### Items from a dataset
§ §
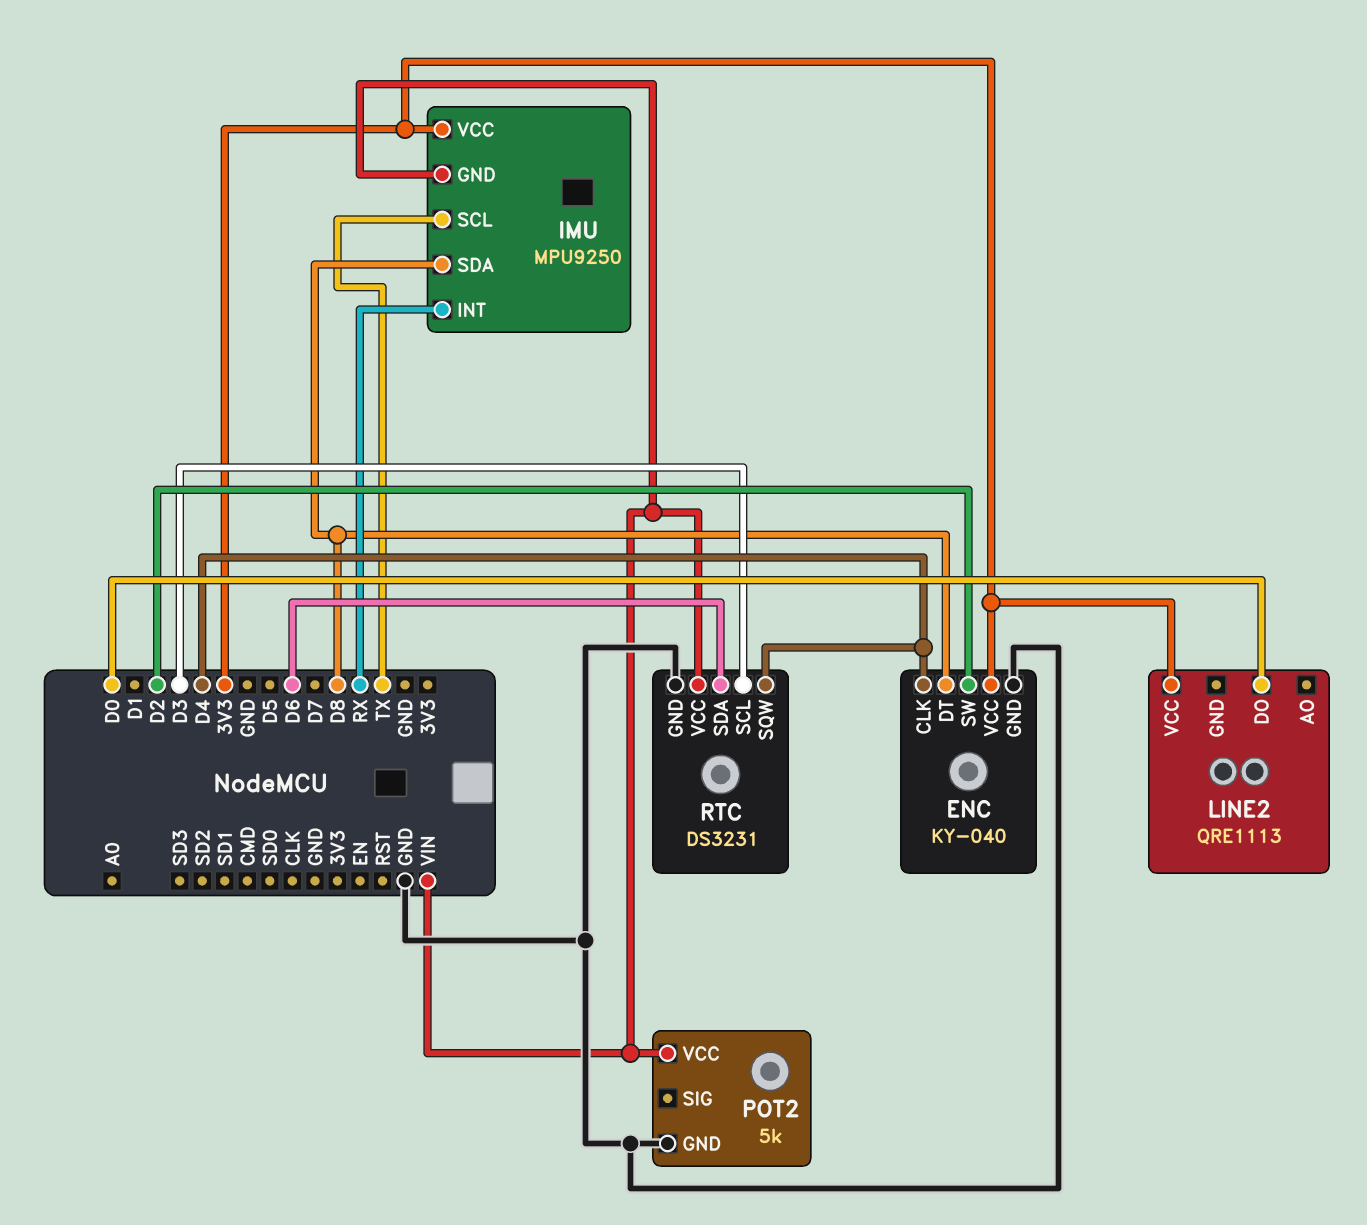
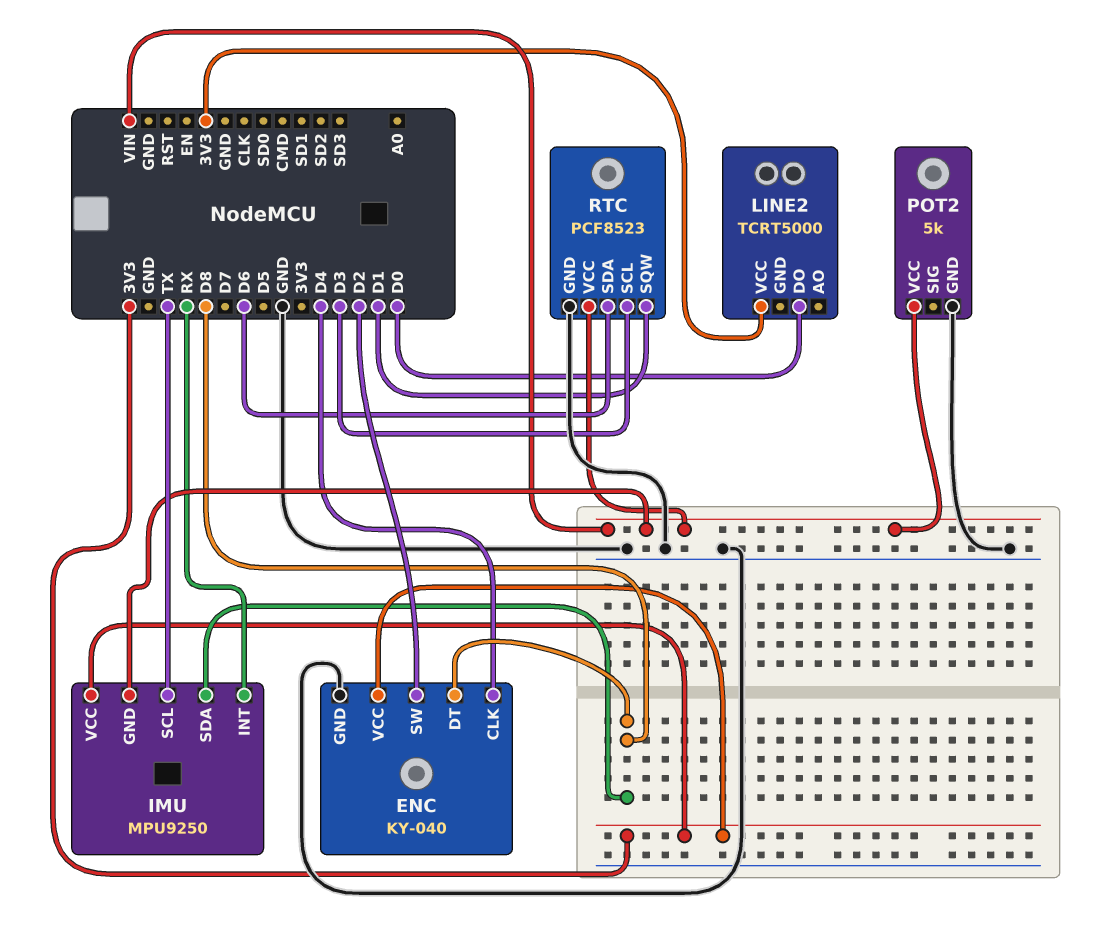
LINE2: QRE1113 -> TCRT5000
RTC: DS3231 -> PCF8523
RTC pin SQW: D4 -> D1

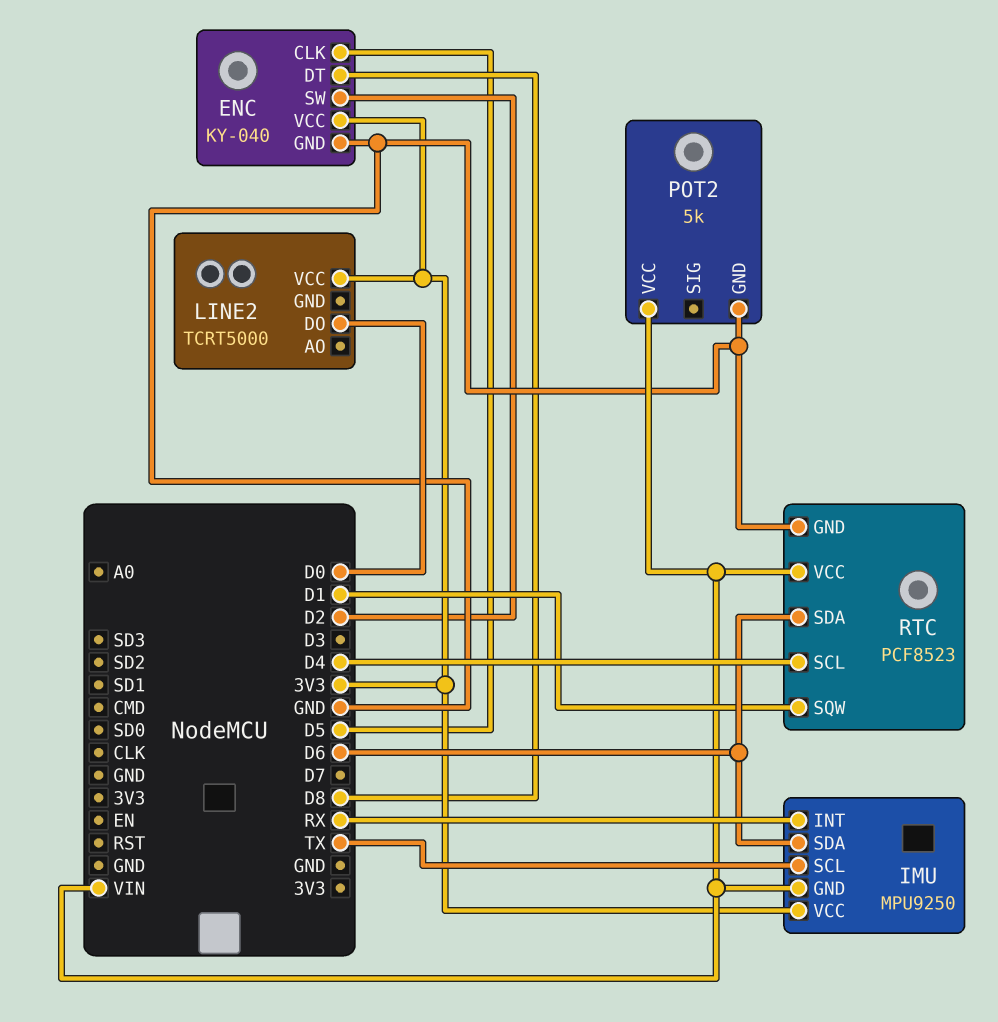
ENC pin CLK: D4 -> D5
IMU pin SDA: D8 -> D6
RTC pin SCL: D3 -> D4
§ §
### Exercise instructions
Your task is to repeat the entries above exactly, omitting the pictures.

### Task result
LINE2: QRE1113 -> TCRT5000
RTC: DS3231 -> PCF8523
RTC pin SQW: D4 -> D1

ENC pin CLK: D4 -> D5
IMU pin SDA: D8 -> D6
RTC pin SCL: D3 -> D4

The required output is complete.